[[ DATA FOR ANALYSIS, beginning ]]

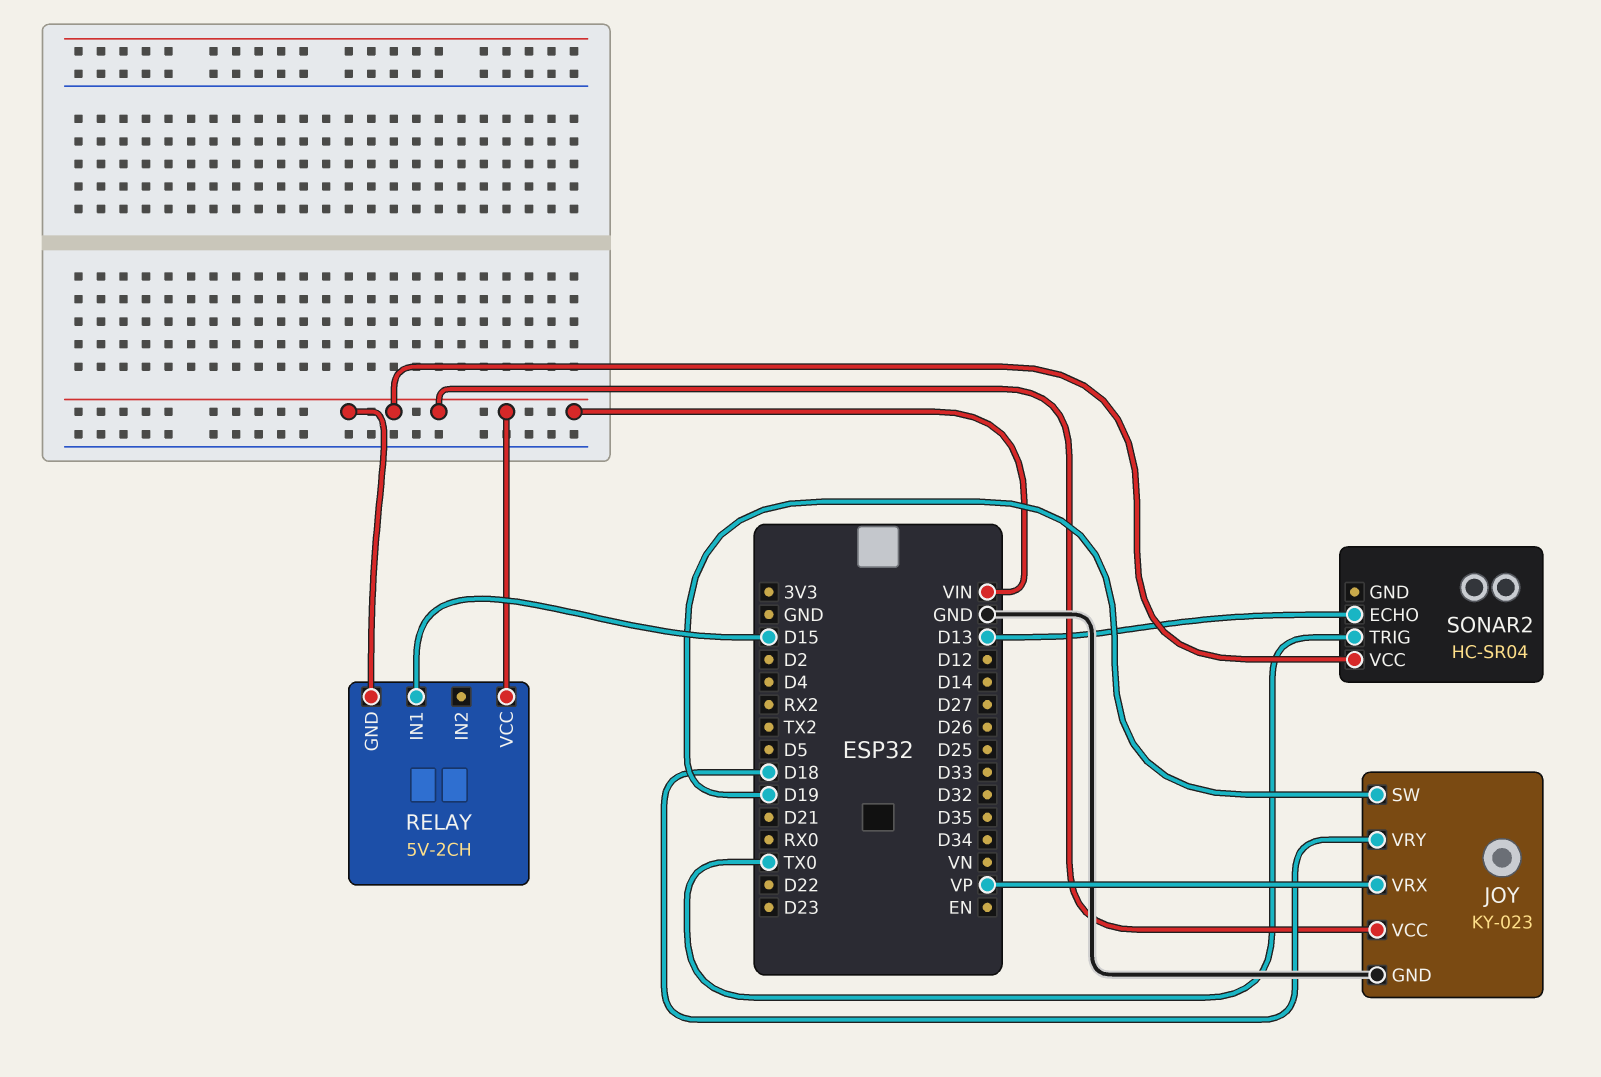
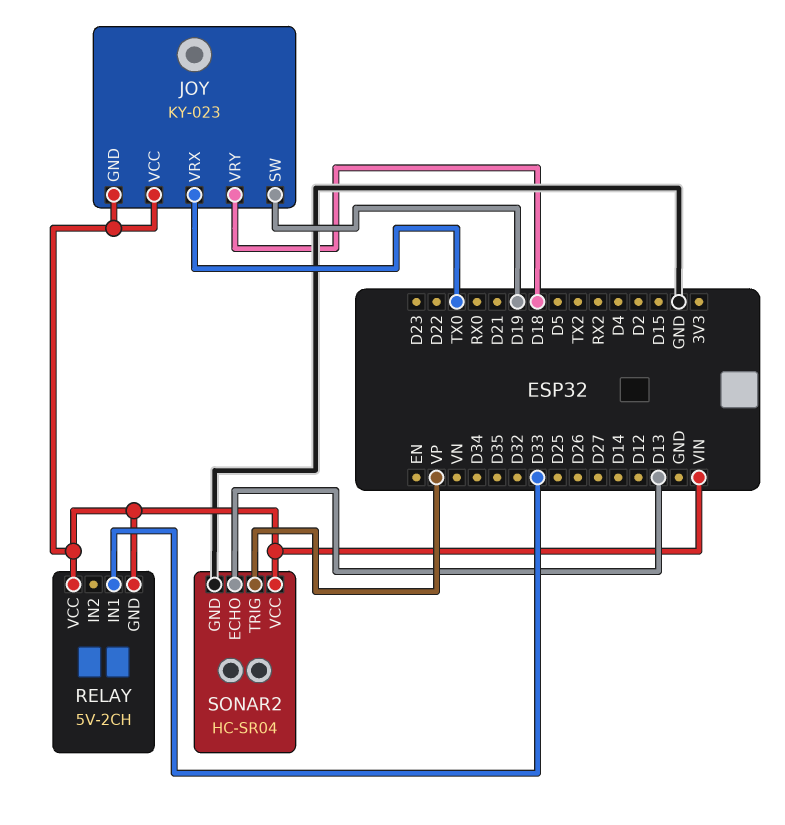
JOY pin GND: GND -> VIN
JOY pin VRX: VP -> TX0
RELAY pin IN1: D15 -> D33
SONAR2 pin GND: none -> GND
SONAR2 pin TRIG: TX0 -> VP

[[ DATA FOR ANALYSIS, end ]]

Output exactly what runs from the line with "JOY pin VRX: VP -> TX0" to the final line above, both lines included, and nothing else.

_ANSWER TO THIS EXERCISE_:
JOY pin VRX: VP -> TX0
RELAY pin IN1: D15 -> D33
SONAR2 pin GND: none -> GND
SONAR2 pin TRIG: TX0 -> VP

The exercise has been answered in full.